*EXERCISE AIM:*
In your copy of the data, keep every word exact and include no pictures.

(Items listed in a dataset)
++++++++
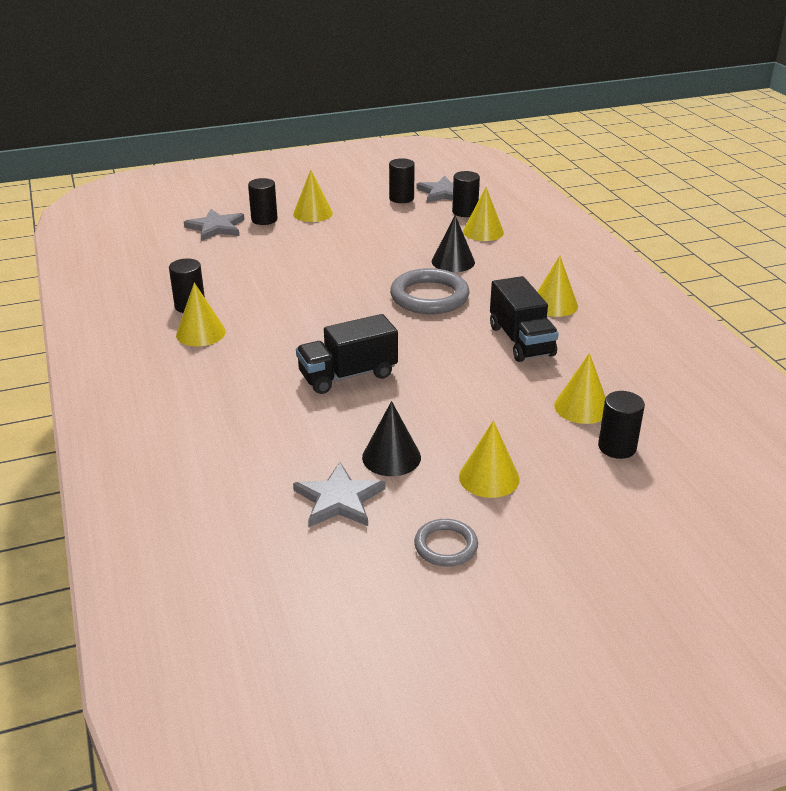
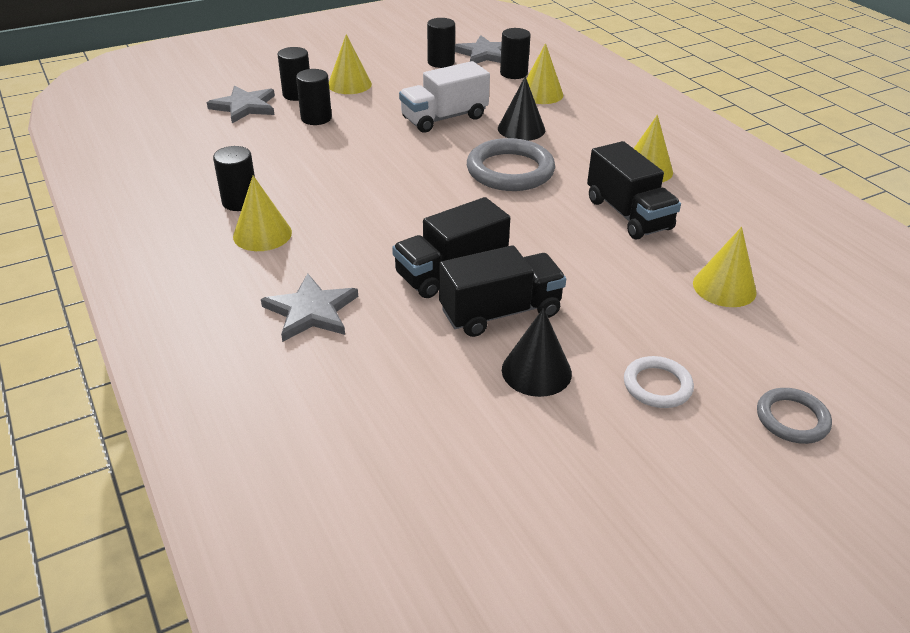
camera: 10 degrees left, 5 degrees up
grey star [293,462,386,527] -> grey star moved to [261,273,358,342]
grey ring [414,519,478,567] -> grey ring moved to [757,388,832,444]
yellow cone [459,421,520,498] -> white ring [624,356,694,408]
black cylinder [598,391,645,459] -> black cylinder moved to [296,69,332,125]
none -> white truck [399,61,490,133]
none -> black truck [439,245,566,337]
++++++++
*TASK SOLUTION:*
camera: 10 degrees left, 5 degrees up
grey star [293,462,386,527] -> grey star moved to [261,273,358,342]
grey ring [414,519,478,567] -> grey ring moved to [757,388,832,444]
yellow cone [459,421,520,498] -> white ring [624,356,694,408]
black cylinder [598,391,645,459] -> black cylinder moved to [296,69,332,125]
none -> white truck [399,61,490,133]
none -> black truck [439,245,566,337]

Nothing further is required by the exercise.